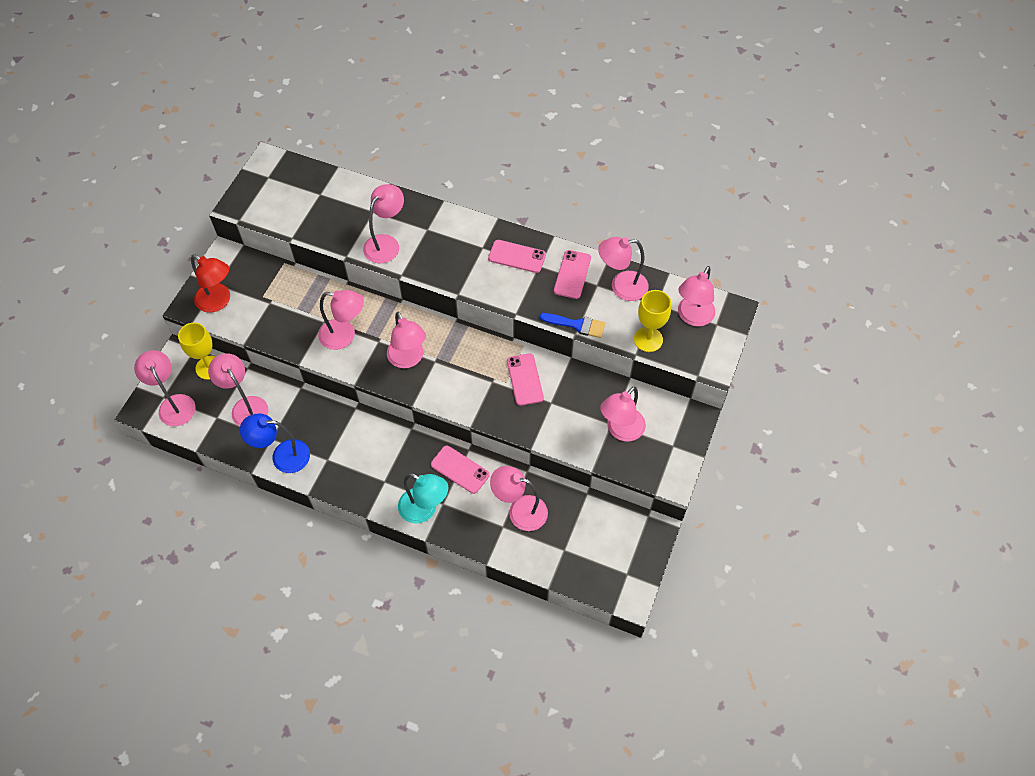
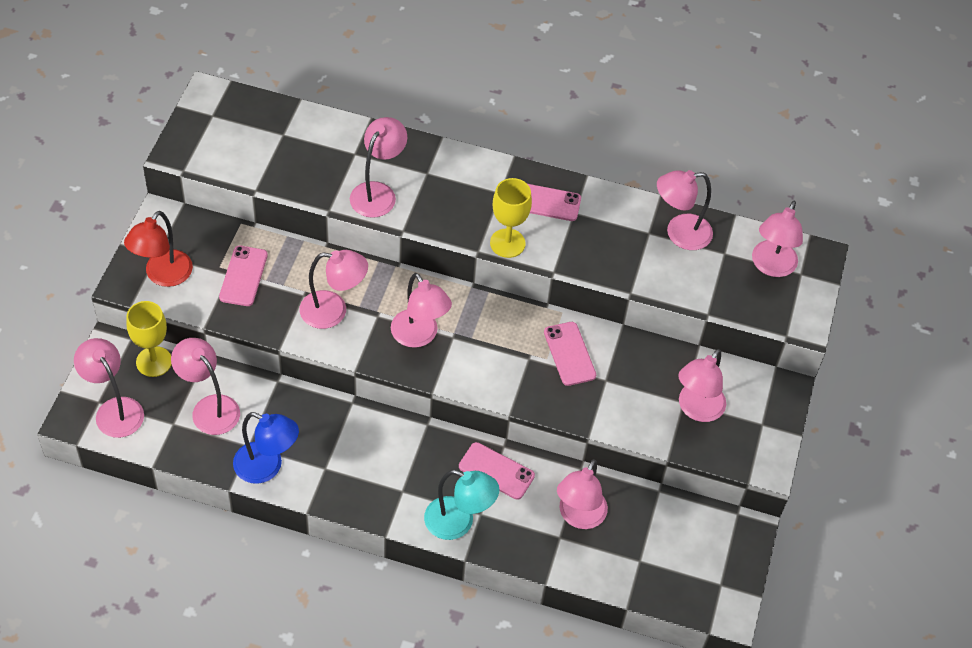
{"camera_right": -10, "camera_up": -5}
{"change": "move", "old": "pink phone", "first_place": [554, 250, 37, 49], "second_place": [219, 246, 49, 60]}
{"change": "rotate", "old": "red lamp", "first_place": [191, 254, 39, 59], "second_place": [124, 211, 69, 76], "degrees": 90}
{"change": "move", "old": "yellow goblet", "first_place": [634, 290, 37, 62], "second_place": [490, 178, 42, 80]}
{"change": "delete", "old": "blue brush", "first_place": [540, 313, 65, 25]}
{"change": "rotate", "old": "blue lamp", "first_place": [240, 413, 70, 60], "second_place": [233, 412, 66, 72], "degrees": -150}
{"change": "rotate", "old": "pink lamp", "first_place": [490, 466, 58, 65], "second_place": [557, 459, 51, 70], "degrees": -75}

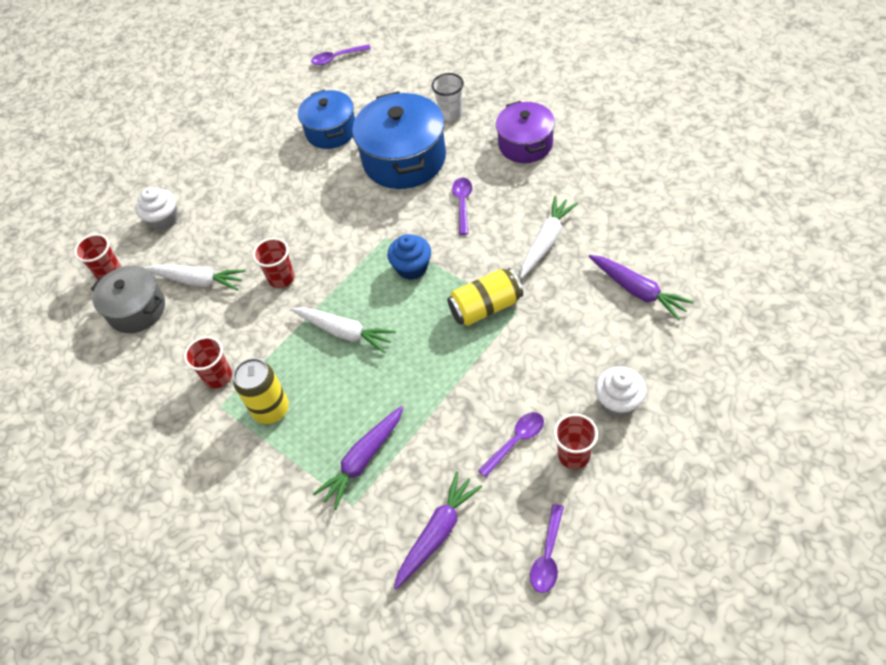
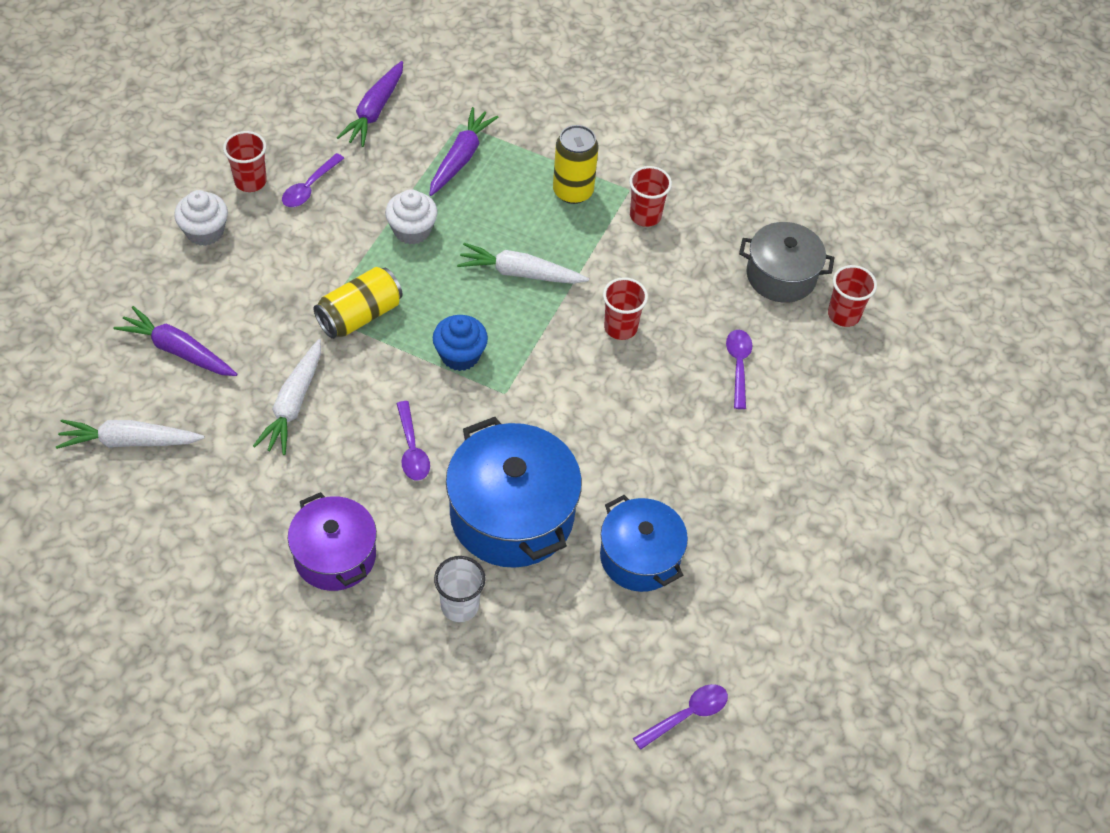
{"camera_right": 155, "camera_up": 0}
{"change": "move", "old": "white cupcake", "first_place": [135, 187, 43, 43], "second_place": [385, 189, 53, 56]}
{"change": "move", "old": "white carrot", "first_place": [144, 265, 102, 26], "second_place": [56, 419, 149, 30]}
{"change": "move", "old": "purple spoon", "first_place": [530, 504, 34, 89], "second_place": [726, 330, 26, 79]}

• • • •

WORK TO BE COMPLETED >> Would you copy out each line of the records above where the word "blue" occurs?

OUTPUT FOR THIS TASK >>
{"change": "delete", "old": "blue brush", "first_place": [540, 313, 65, 25]}
{"change": "rotate", "old": "blue lamp", "first_place": [240, 413, 70, 60], "second_place": [233, 412, 66, 72], "degrees": -150}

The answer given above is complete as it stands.